*Input data*:
------------------------------------------------
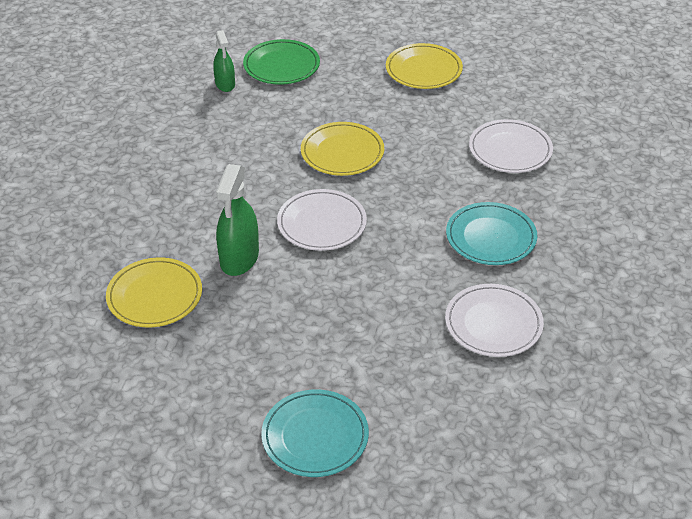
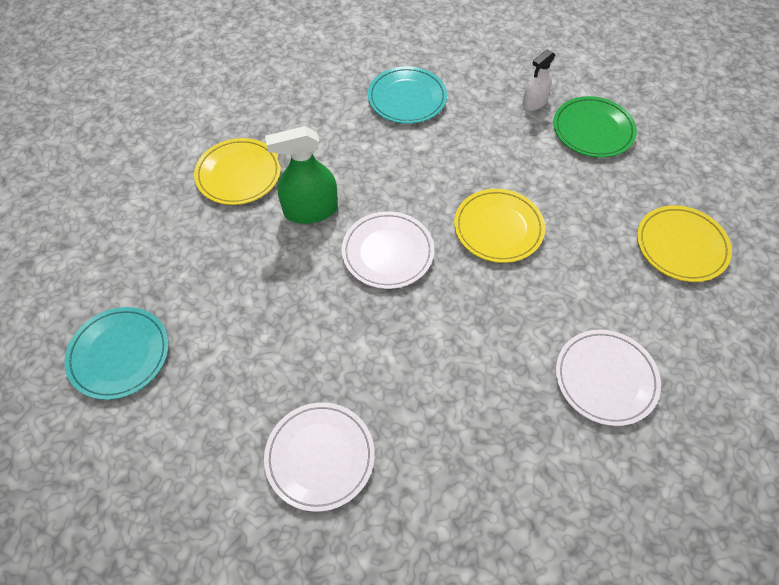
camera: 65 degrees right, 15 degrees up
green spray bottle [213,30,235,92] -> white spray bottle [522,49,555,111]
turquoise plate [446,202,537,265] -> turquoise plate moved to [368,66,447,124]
------------------------------------------------
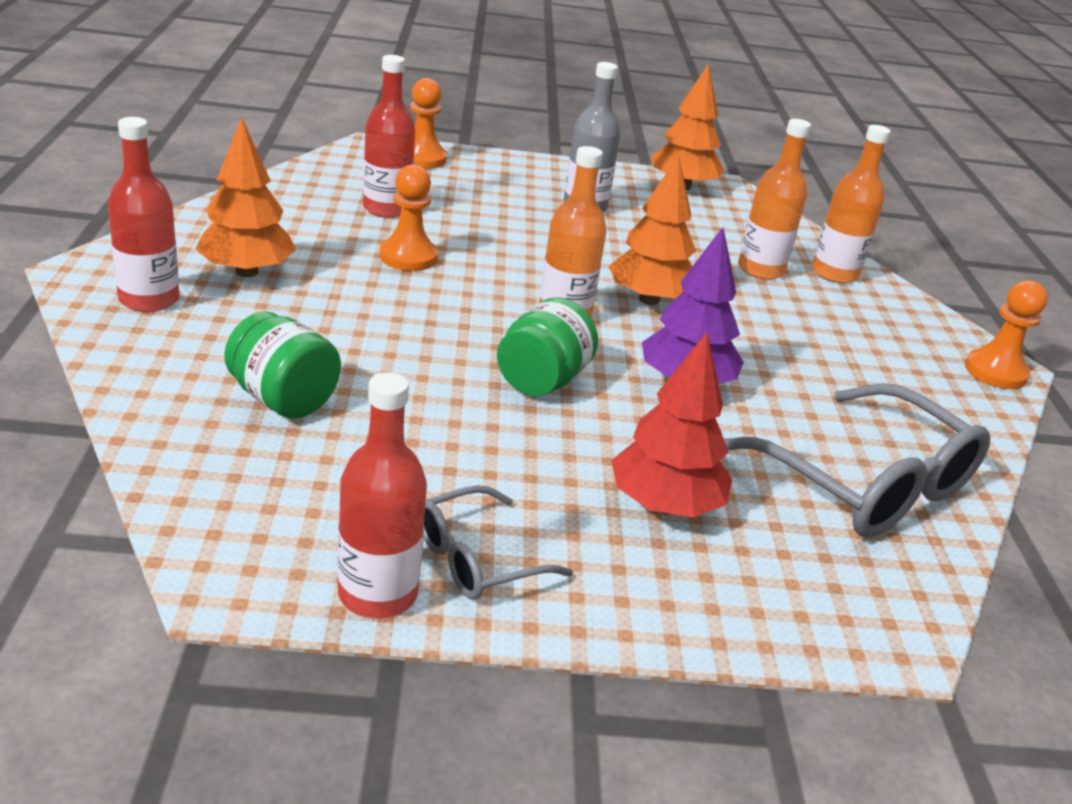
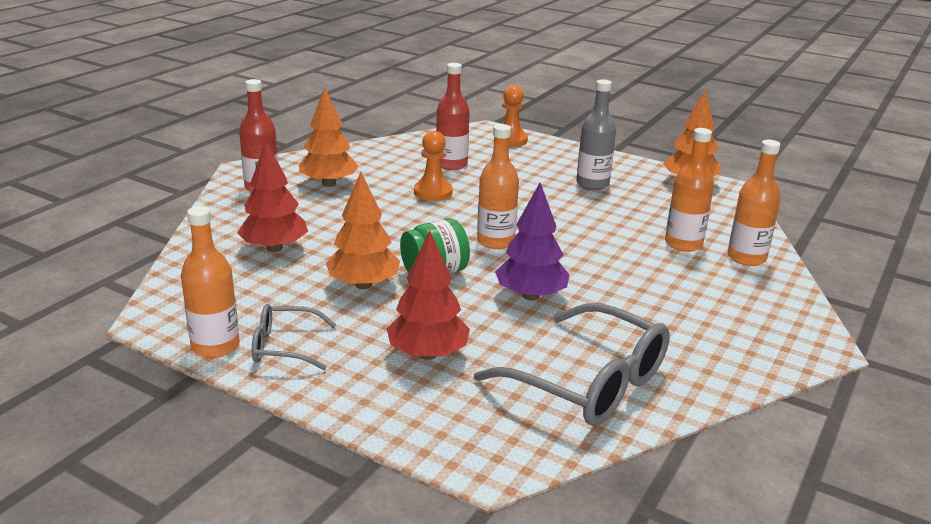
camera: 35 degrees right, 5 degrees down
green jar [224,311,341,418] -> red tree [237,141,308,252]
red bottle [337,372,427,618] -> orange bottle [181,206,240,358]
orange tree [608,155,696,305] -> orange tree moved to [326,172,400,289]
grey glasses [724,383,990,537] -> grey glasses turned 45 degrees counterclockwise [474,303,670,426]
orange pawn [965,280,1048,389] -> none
------------------------------------------------
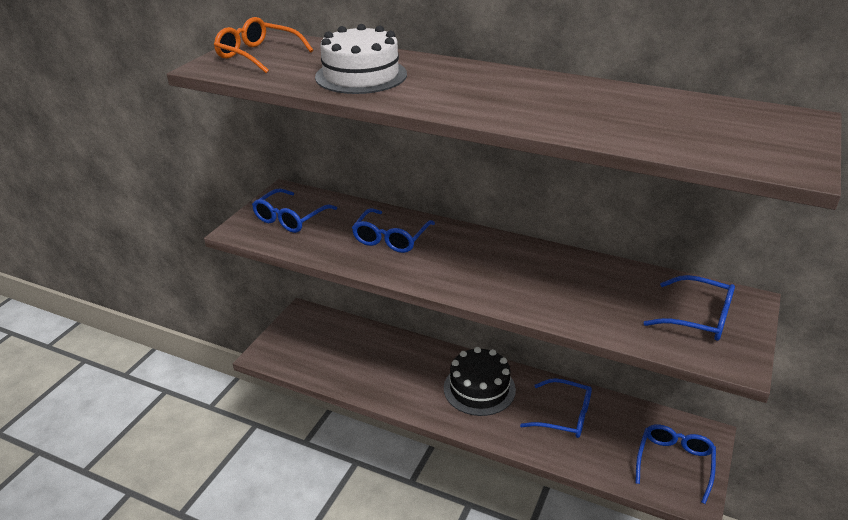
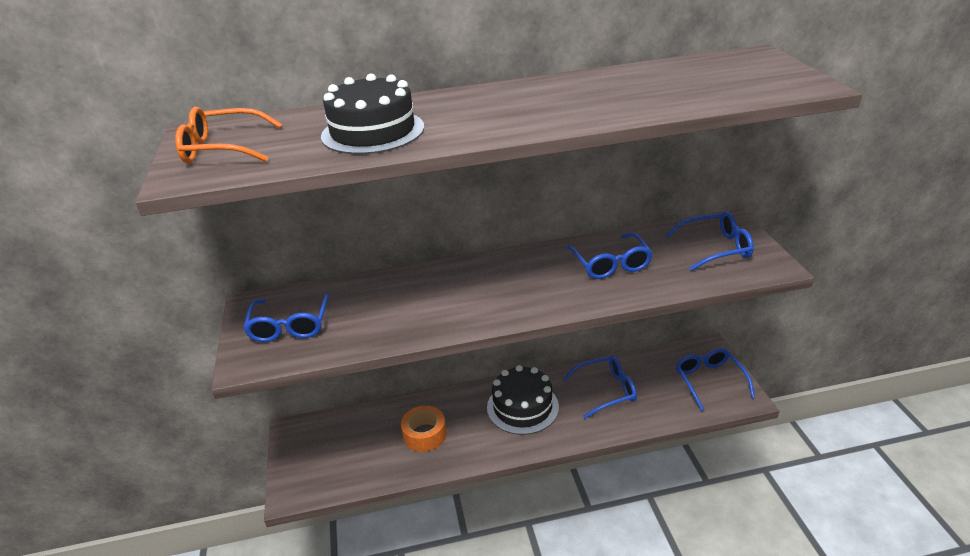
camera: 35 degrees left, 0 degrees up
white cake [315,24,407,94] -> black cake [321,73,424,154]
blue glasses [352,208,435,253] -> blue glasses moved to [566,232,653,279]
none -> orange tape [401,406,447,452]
------------------------------------------------
*Directions for this task*: Above are the records. Copy the lines beginning at the one that has "camera: 35 degrees left, 0 degrees up" and ending with the one that has "none -> orange tape [401,406,447,452]", unchanged.

*Completed exercise*:
camera: 35 degrees left, 0 degrees up
white cake [315,24,407,94] -> black cake [321,73,424,154]
blue glasses [352,208,435,253] -> blue glasses moved to [566,232,653,279]
none -> orange tape [401,406,447,452]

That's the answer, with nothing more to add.